- Exercise directions -
Line by line, set down all the data below exactly, omitting any picture.

━━━━━ Dataset records ━━━━━

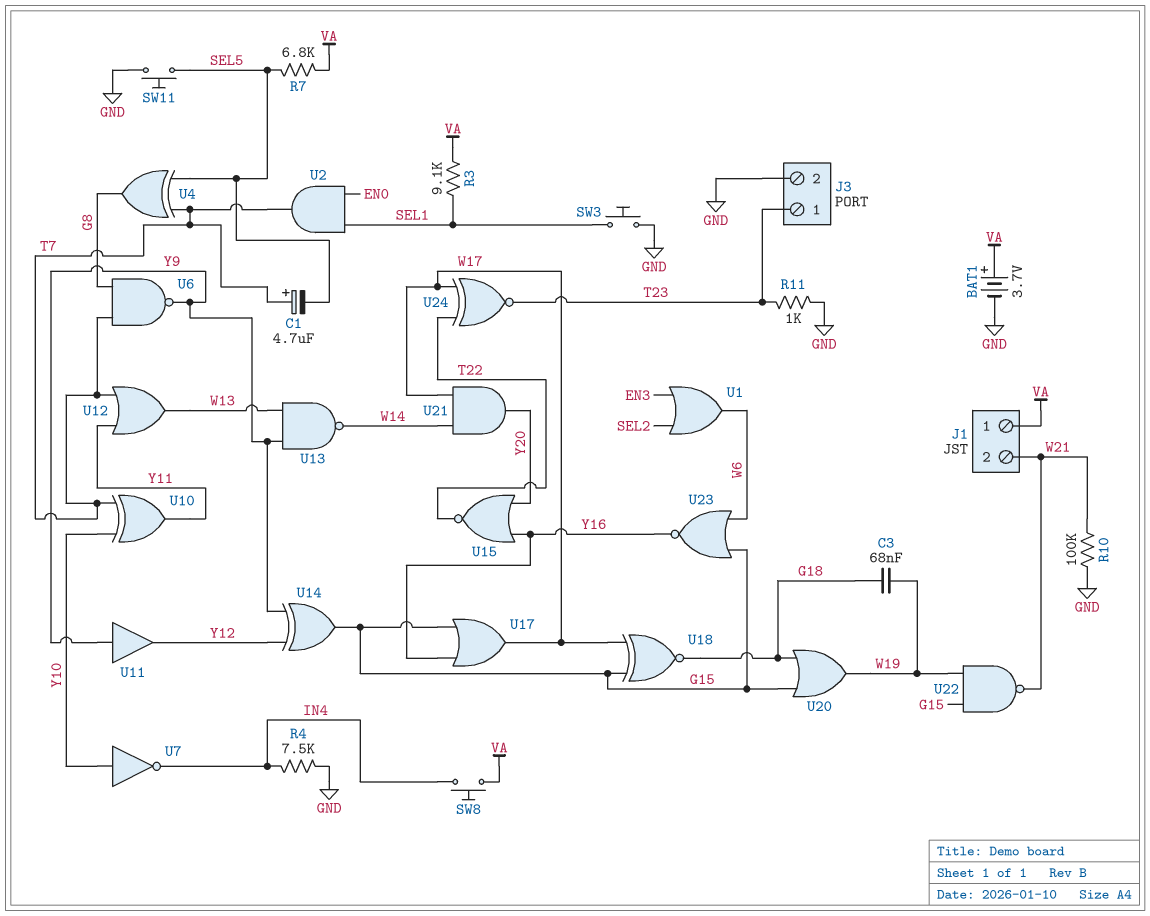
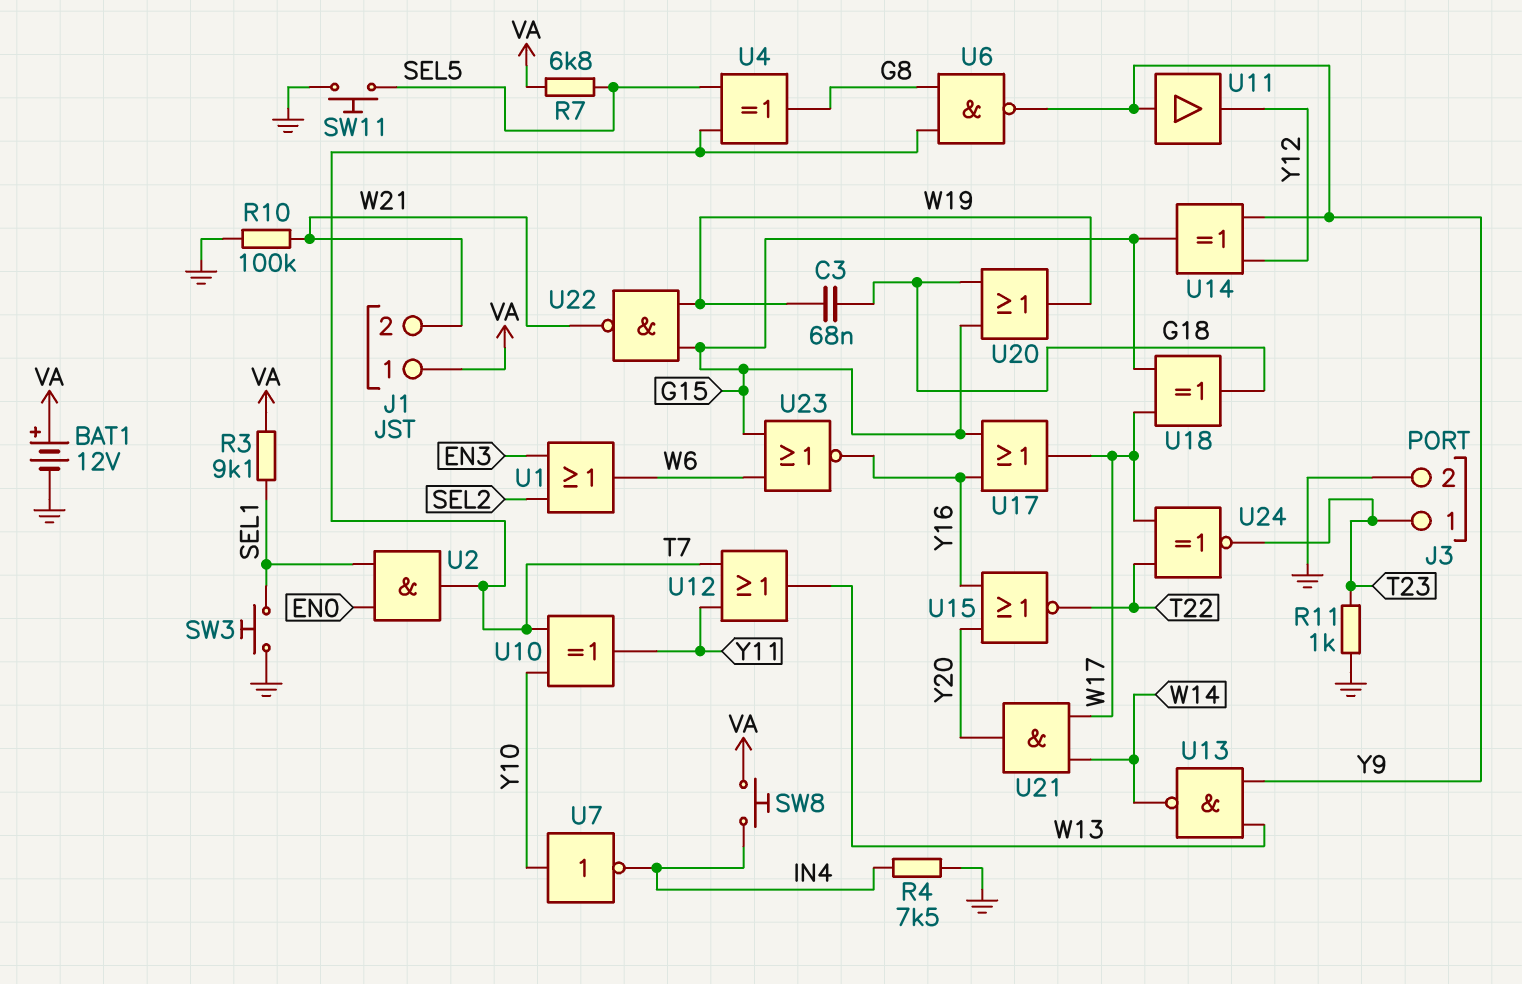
BAT1: 3.7V (plus VA, minus GND) -> 12V (plus VA, minus GND)
C1: 4.7uF (plus T7, minus SEL5) -> none
U18: XNOR (in G15, in W17, out G18) -> XOR (in G15, in W17, out G18)

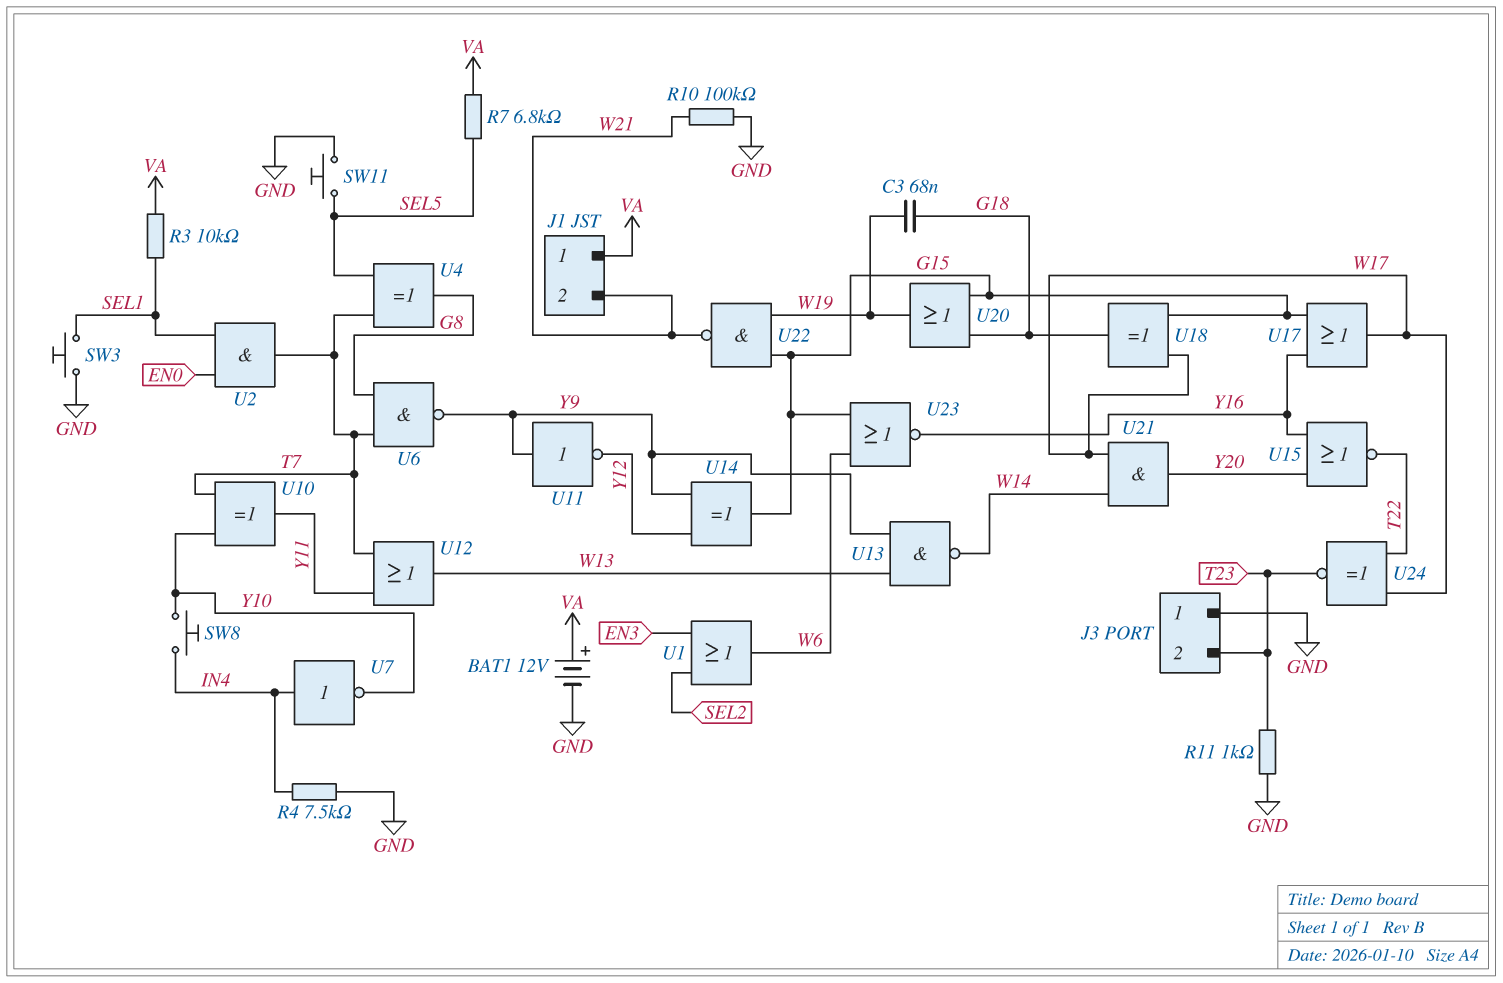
J3 pin 1: T23 -> GND
J3 pin 2: GND -> T23
R3: 9.1k (SEL1, VA) -> 10k (SEL1, VA)
SW8: button (IN4, VA) -> button (IN4, Y10)
U7: NOT (in Y10, out IN4) -> NOT (in IN4, out Y10)
U11: buffer (in Y9, out Y12) -> NOT (in Y9, out Y12)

━━━━━

- Response to this exercise -
BAT1: 3.7V (plus VA, minus GND) -> 12V (plus VA, minus GND)
C1: 4.7uF (plus T7, minus SEL5) -> none
U18: XNOR (in G15, in W17, out G18) -> XOR (in G15, in W17, out G18)

J3 pin 1: T23 -> GND
J3 pin 2: GND -> T23
R3: 9.1k (SEL1, VA) -> 10k (SEL1, VA)
SW8: button (IN4, VA) -> button (IN4, Y10)
U7: NOT (in Y10, out IN4) -> NOT (in IN4, out Y10)
U11: buffer (in Y9, out Y12) -> NOT (in Y9, out Y12)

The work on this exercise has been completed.